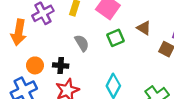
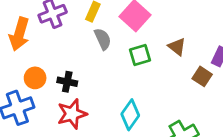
gray semicircle: (82, 43) -> (103, 39), moved

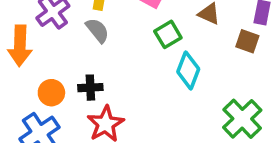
gray semicircle: (103, 39) -> (97, 30), moved
cyan diamond: (130, 115) -> (188, 70), moved

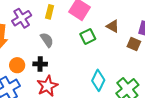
gray semicircle: (97, 30) -> (47, 40), moved
cyan diamond: (188, 70) -> (98, 80), moved

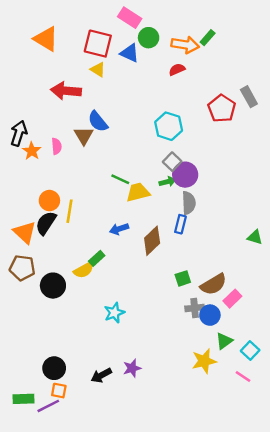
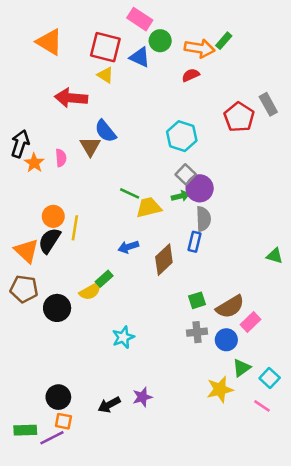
gray cross: (195, 308) -> (197, 332), moved

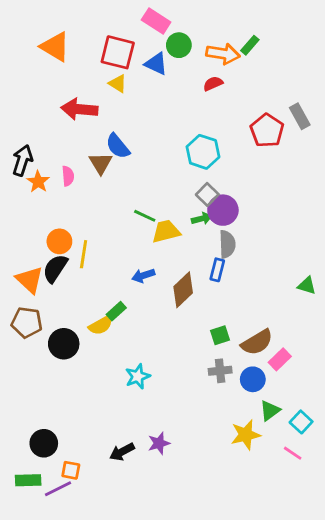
black circle: (58, 397) -> (44, 443), moved

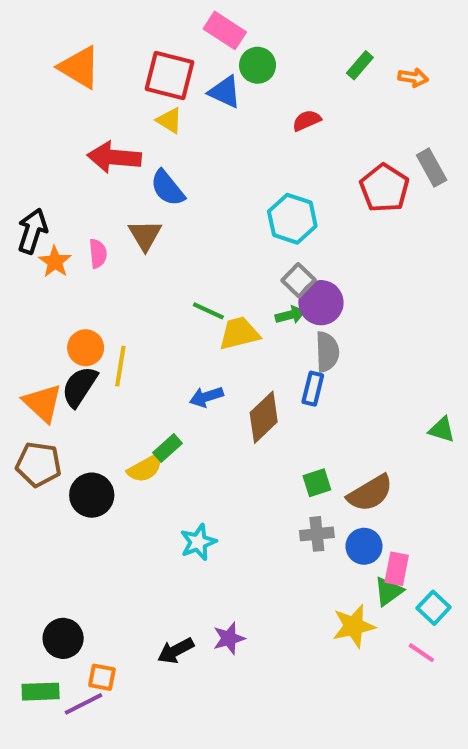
orange arrow: (223, 54) -> (413, 78), moved, size x0.6
blue semicircle: (118, 146) -> (167, 188), moved
green triangle: (307, 285) -> (442, 430), moved
pink rectangle: (280, 359) -> (397, 569), moved, turned -35

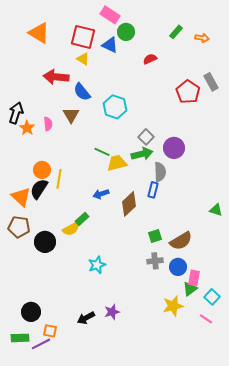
cyan hexagon: (292, 219) -> (115, 107), moved
purple circle: (321, 303) -> (174, 148), moved
green arrow: (290, 315) -> (142, 154), size x1.5

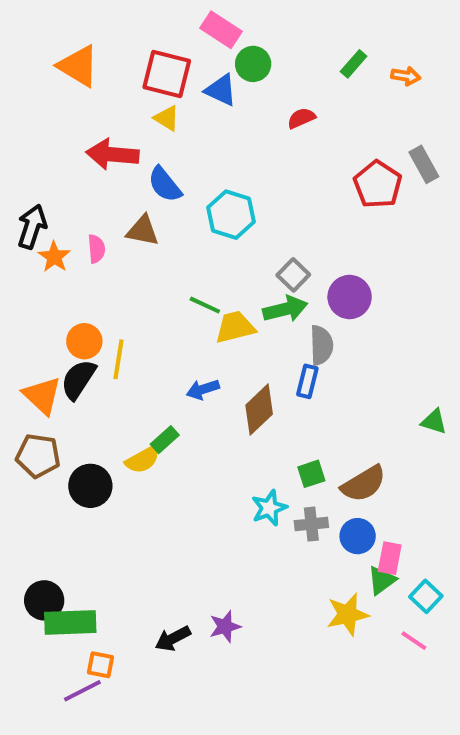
brown triangle: (71, 115) -> (143, 231), turned -48
cyan star: (97, 265) -> (269, 508), moved
black circle: (31, 312) -> (44, 600), moved
green rectangle: (20, 338) -> (70, 622), moved, size x1.4

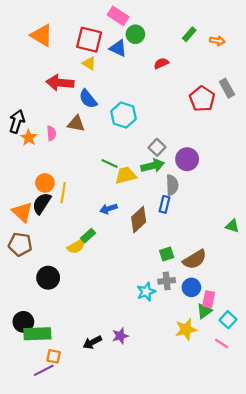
black circle: (90, 486) -> (48, 278), moved
cyan star: (269, 508) -> (146, 292), moved

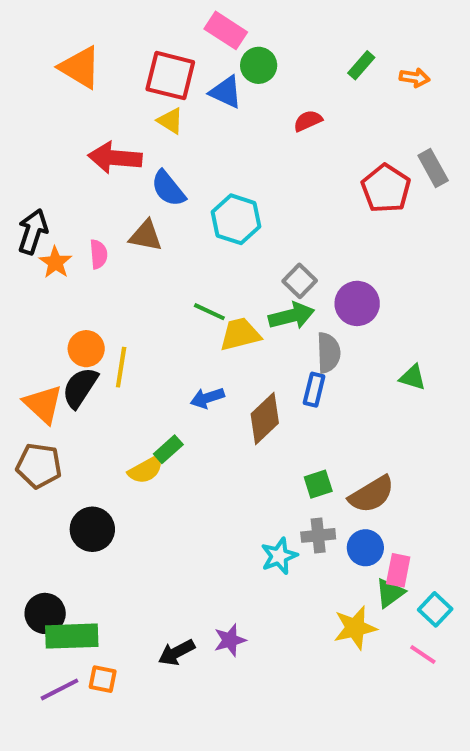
green triangle: (232, 226) -> (413, 377), moved
purple line: (44, 370) -> (59, 689), moved

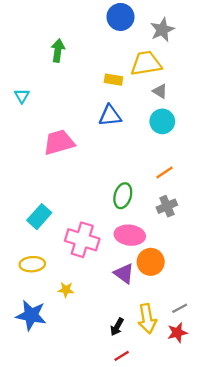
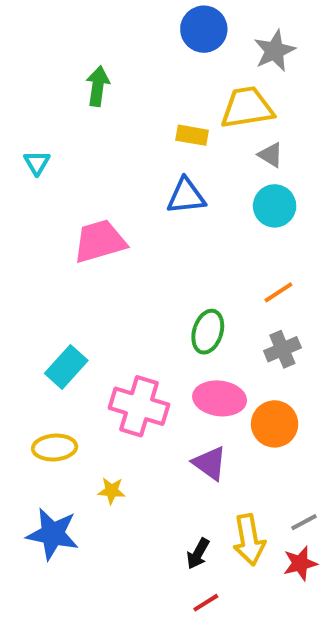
orange circle: (151, 262) -> (275, 424), moved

* * *

WORK REQUIRED
Find the word "triangle" in the records, and report each line that has it.

ANSWER SPACE
green triangle: (307, 285) -> (442, 430), moved
brown triangle: (71, 115) -> (143, 231), turned -48
green triangle: (232, 226) -> (413, 377), moved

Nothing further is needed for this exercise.